**Directions for this task:** Each line of the records below that holds "JACK" should be returned.

**Supplied information:**
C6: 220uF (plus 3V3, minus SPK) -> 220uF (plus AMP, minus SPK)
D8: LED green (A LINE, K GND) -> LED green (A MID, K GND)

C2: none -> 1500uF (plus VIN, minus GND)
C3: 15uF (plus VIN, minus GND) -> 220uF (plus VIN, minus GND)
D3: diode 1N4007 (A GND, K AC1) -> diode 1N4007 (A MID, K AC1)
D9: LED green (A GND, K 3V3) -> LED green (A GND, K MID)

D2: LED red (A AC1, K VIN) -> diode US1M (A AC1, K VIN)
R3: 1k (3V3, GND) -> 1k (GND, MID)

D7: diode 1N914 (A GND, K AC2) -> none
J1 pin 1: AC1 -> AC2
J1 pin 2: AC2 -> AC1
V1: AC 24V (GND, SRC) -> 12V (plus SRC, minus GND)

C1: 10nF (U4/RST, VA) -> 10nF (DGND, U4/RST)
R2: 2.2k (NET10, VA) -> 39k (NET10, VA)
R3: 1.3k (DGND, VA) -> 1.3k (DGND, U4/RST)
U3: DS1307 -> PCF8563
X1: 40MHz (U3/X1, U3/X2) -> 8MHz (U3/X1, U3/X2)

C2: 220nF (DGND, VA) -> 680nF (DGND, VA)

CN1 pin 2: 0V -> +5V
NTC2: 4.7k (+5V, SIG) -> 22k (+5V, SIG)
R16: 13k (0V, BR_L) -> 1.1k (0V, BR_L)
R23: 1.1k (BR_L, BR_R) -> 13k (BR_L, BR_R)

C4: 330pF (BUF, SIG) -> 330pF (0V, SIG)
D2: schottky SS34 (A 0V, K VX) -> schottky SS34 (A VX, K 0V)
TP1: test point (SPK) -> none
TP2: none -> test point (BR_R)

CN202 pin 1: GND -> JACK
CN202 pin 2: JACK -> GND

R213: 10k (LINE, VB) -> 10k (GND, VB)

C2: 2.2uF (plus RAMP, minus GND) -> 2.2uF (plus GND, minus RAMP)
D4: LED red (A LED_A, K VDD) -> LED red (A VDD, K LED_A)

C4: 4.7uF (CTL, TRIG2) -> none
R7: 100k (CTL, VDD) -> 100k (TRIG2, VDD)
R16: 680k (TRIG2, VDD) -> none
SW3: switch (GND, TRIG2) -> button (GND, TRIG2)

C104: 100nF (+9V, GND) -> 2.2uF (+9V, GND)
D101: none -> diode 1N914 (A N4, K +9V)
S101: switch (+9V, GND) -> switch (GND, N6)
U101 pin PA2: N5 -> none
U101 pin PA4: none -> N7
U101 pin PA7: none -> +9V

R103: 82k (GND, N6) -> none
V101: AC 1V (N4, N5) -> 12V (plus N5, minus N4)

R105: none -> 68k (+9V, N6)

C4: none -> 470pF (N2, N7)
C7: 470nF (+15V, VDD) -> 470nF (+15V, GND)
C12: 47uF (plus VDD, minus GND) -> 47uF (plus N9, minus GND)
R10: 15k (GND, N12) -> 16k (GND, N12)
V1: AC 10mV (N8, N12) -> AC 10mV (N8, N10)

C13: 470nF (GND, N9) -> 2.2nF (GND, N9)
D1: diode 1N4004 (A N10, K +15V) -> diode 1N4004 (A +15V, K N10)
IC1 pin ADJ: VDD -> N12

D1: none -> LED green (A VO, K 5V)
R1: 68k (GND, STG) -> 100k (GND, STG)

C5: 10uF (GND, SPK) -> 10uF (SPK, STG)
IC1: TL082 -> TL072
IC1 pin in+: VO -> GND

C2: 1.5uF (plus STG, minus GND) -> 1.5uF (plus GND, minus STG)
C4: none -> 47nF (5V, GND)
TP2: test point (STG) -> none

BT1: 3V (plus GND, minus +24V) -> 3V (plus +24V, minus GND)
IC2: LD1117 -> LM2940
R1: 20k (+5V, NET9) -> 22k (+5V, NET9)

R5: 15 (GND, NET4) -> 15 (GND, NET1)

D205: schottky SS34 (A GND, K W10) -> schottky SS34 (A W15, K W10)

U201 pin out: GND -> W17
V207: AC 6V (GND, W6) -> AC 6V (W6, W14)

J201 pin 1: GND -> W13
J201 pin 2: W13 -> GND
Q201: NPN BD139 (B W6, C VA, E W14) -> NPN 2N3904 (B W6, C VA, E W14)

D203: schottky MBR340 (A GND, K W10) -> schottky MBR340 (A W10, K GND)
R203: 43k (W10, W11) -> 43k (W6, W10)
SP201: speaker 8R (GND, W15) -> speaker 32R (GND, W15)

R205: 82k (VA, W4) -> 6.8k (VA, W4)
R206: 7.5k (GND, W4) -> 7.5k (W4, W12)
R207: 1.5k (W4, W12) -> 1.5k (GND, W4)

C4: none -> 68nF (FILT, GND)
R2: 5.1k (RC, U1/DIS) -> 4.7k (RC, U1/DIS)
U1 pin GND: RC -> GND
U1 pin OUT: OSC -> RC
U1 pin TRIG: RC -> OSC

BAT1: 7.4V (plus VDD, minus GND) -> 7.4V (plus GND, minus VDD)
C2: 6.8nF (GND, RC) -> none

**Finished task:**
CN202 pin 1: GND -> JACK
CN202 pin 2: JACK -> GND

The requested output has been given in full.